* _Requirement_
Below are several records. Retype exactly those lines running from the one with "blue dice: 1 -> 0" through the one with "pink soap dispenser: 1 -> 0", end lines included, and no others.

* _Extracted data_
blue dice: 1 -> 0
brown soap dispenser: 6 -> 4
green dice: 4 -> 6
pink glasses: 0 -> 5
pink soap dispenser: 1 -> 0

---

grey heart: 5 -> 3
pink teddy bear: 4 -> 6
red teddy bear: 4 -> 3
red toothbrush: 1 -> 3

* _Output below_
blue dice: 1 -> 0
brown soap dispenser: 6 -> 4
green dice: 4 -> 6
pink glasses: 0 -> 5
pink soap dispenser: 1 -> 0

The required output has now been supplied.